*** Opening Materials provided ***
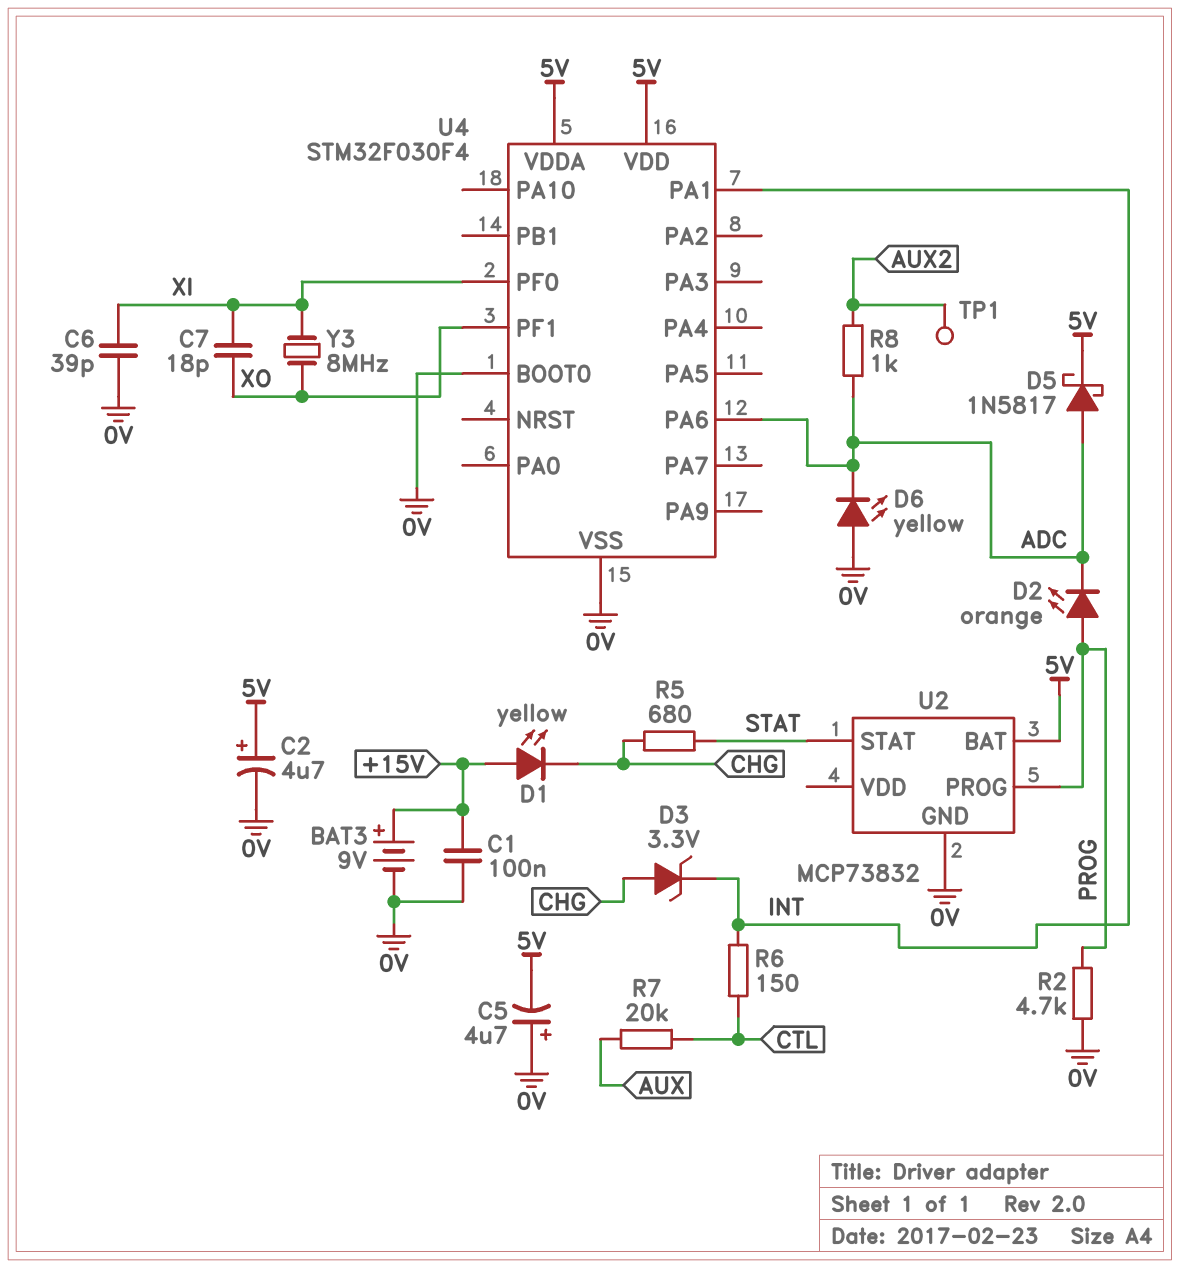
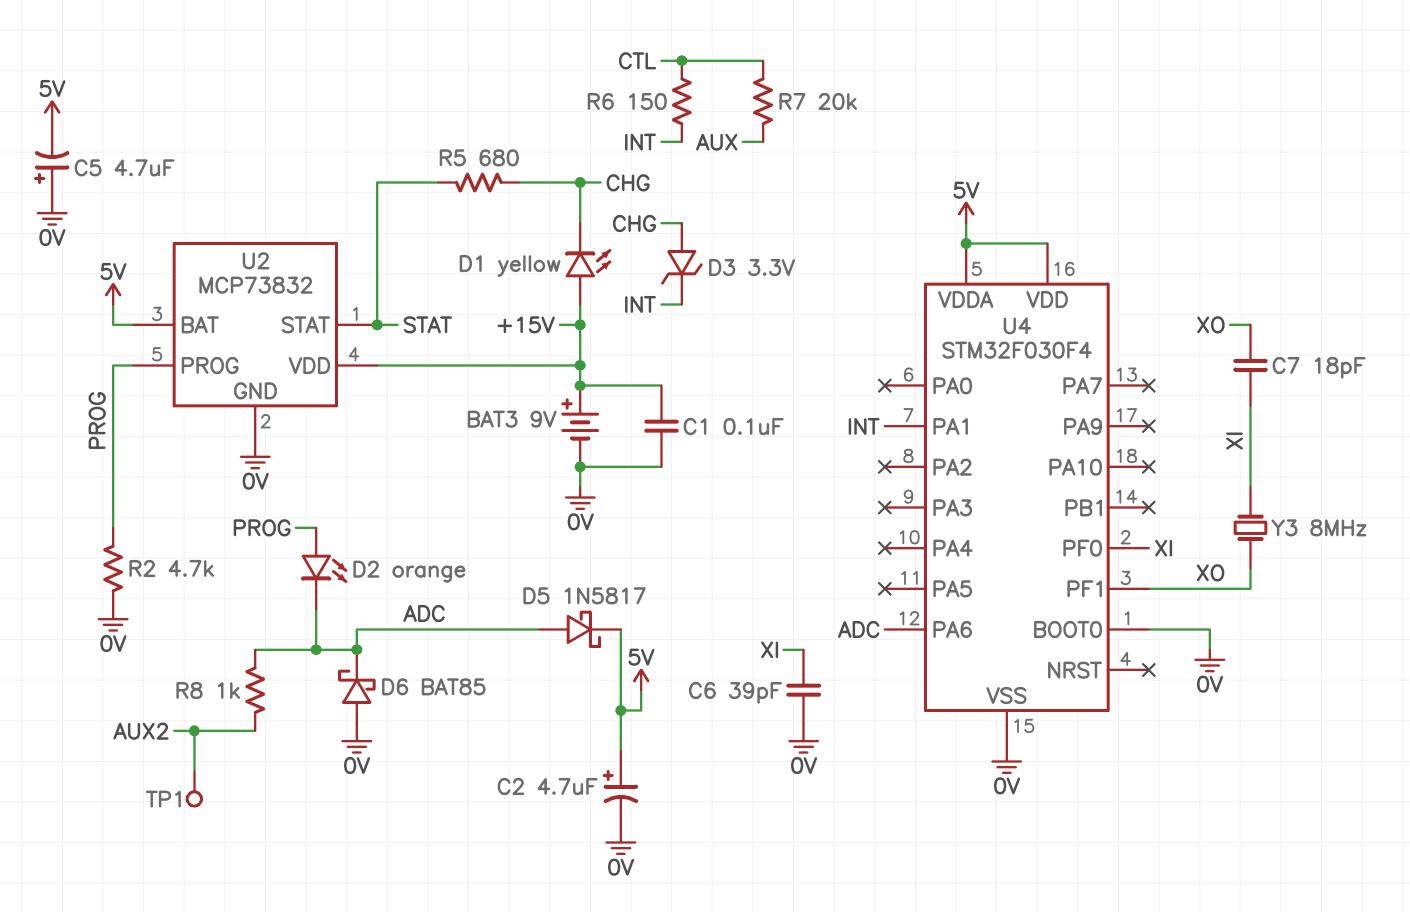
D6: LED yellow (A 0V, K ADC) -> schottky BAT85 (A 0V, K ADC)
U2 pin VDD: none -> +15V

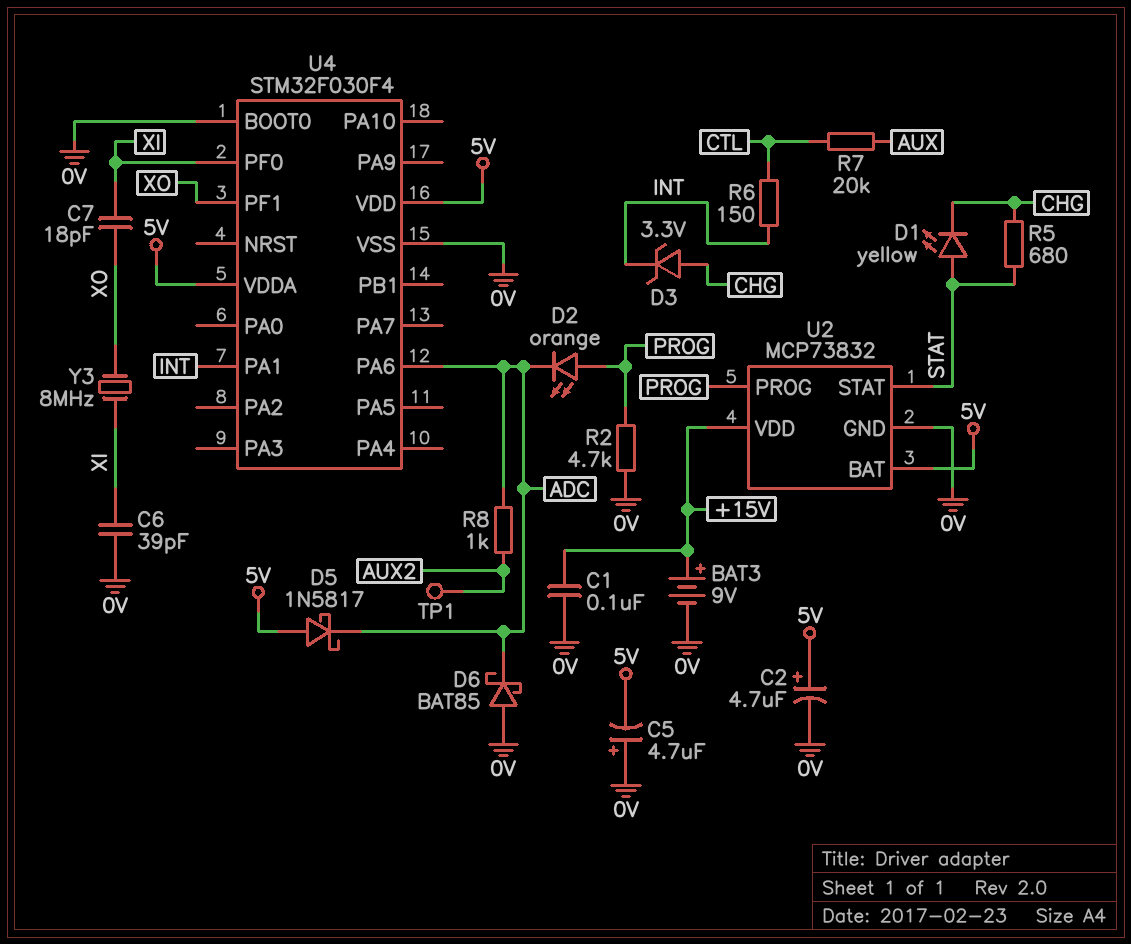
D1: LED yellow (A +15V, K CHG) -> LED yellow (A STAT, K CHG)
D5: schottky 1N5817 (A ADC, K 5V) -> schottky 1N5817 (A 5V, K ADC)

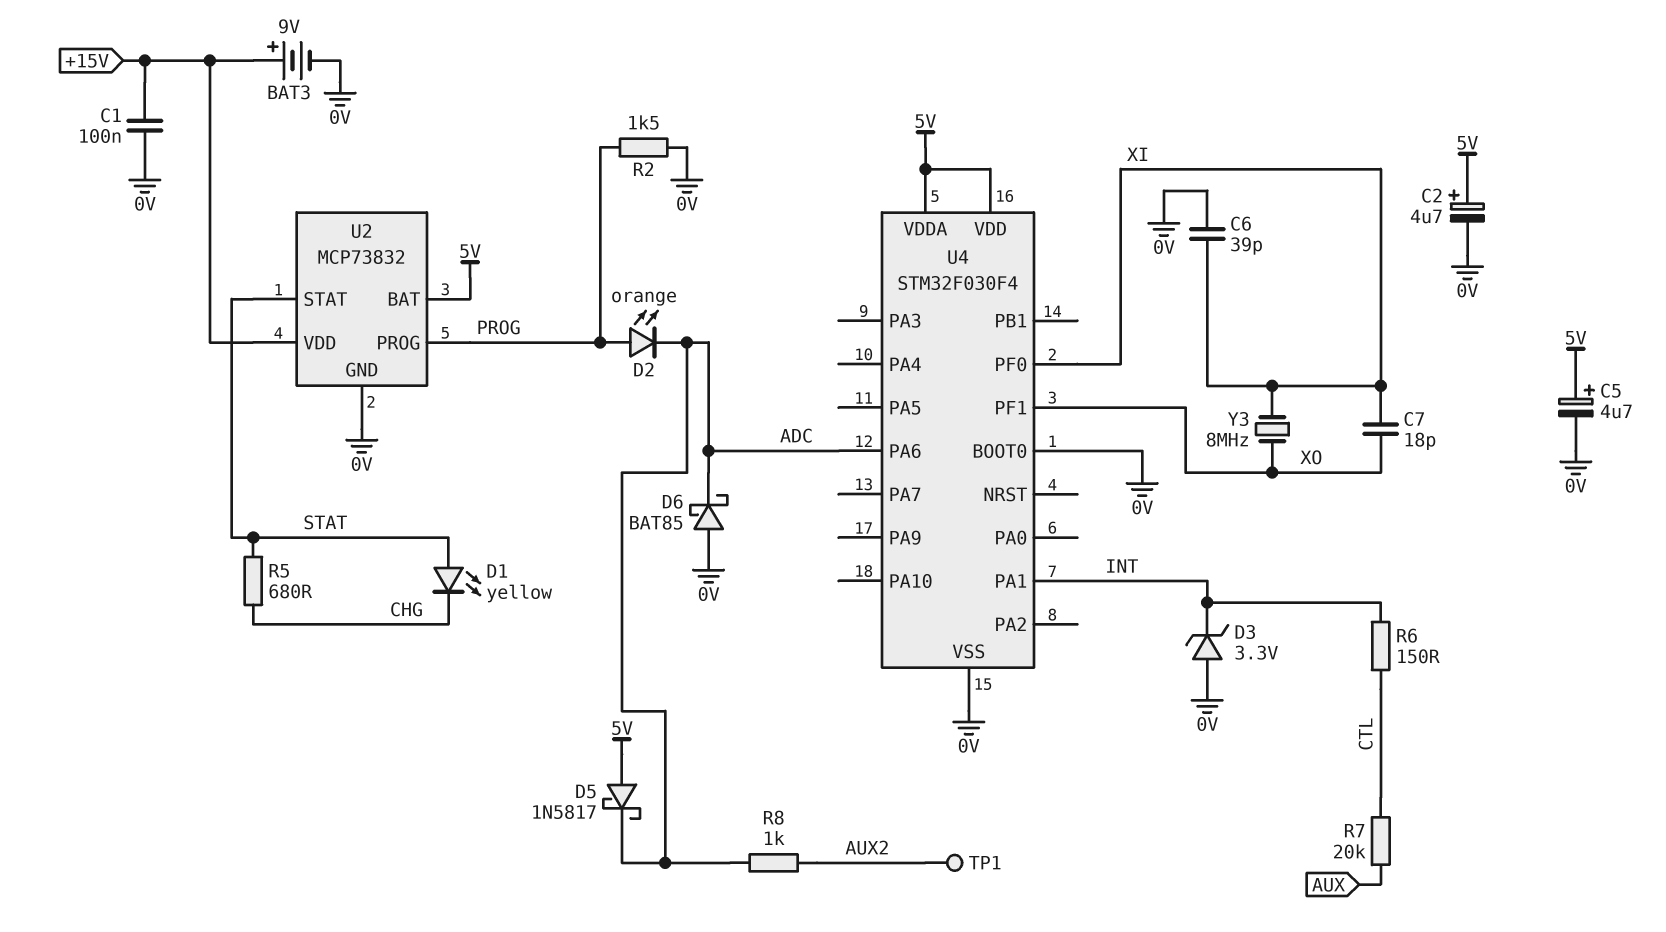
C5: 4.7uF (plus 0V, minus 5V) -> 4.7uF (plus 5V, minus 0V)
D3: zener 3.3V (A CHG, K INT) -> zener 3.3V (A 0V, K INT)
R2: 4.7k (0V, PROG) -> 1.5k (0V, PROG)

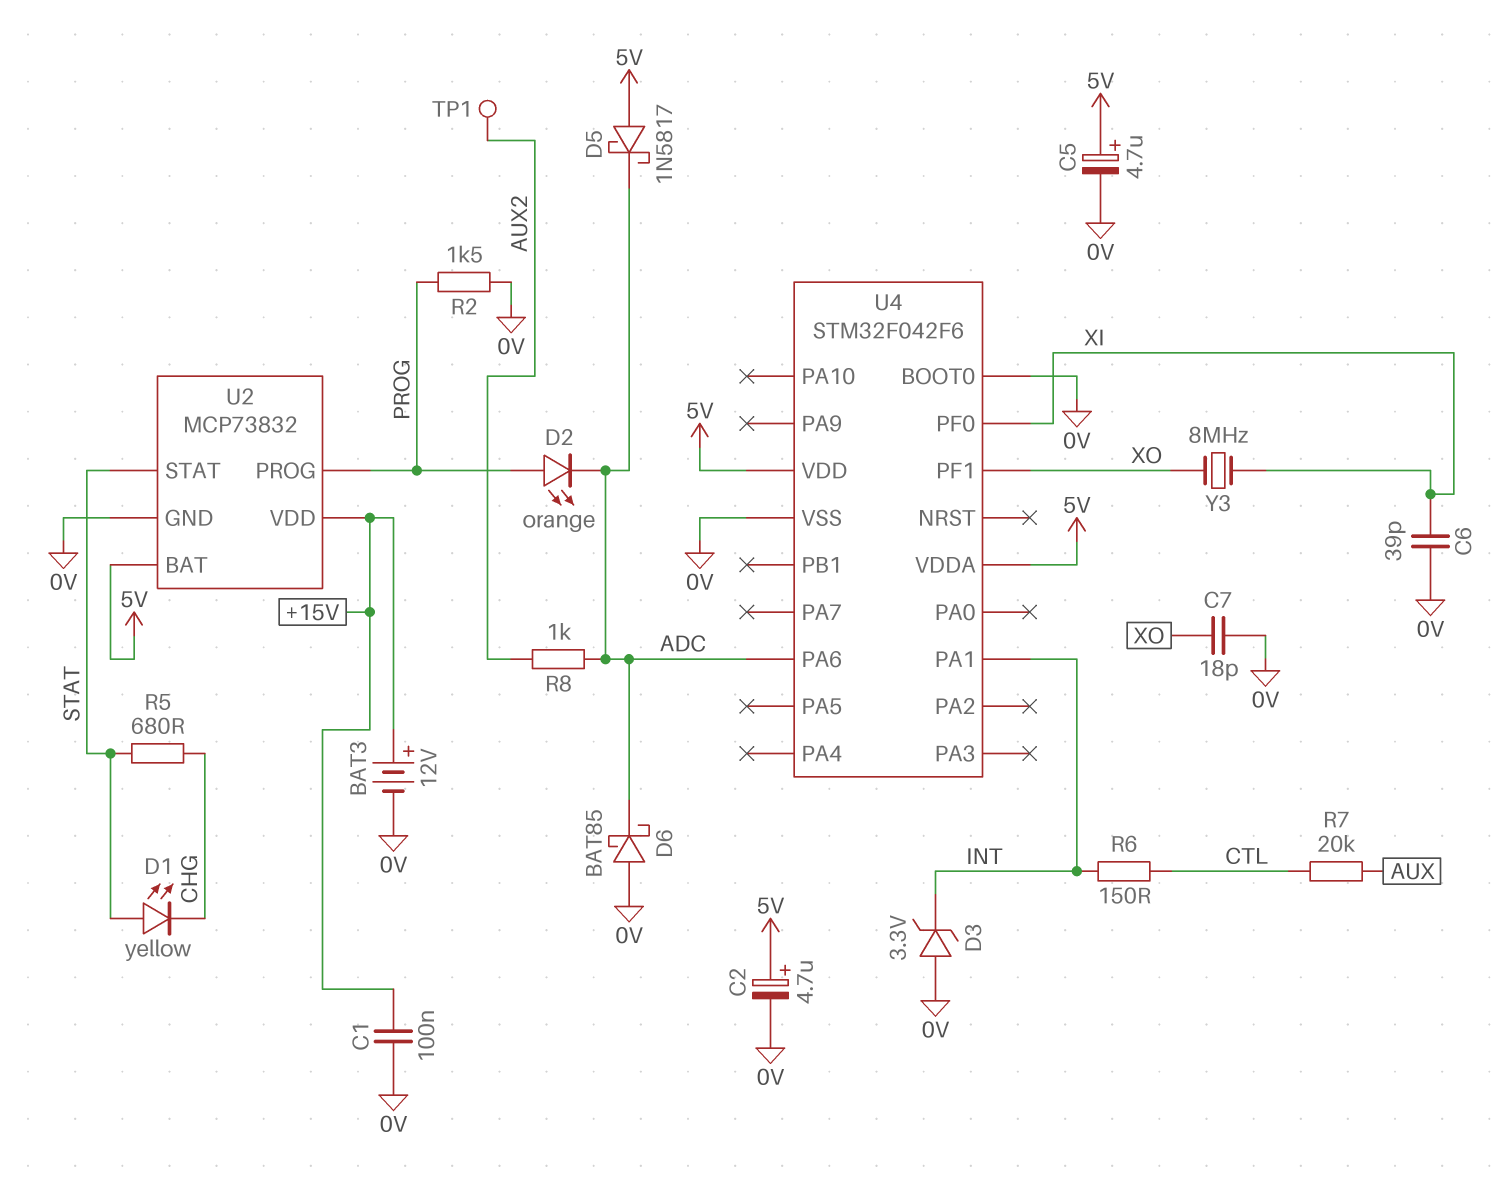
BAT3: 9V (plus +15V, minus 0V) -> 12V (plus +15V, minus 0V)
C7: 18pF (XI, XO) -> 18pF (0V, XO)
U4: STM32F030F4 -> STM32F042F6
*** Closing Materials provided ***
Assignment.
Every line above in which the word "schottky" occurs is to be copied.

Response.
D6: LED yellow (A 0V, K ADC) -> schottky BAT85 (A 0V, K ADC)
D5: schottky 1N5817 (A ADC, K 5V) -> schottky 1N5817 (A 5V, K ADC)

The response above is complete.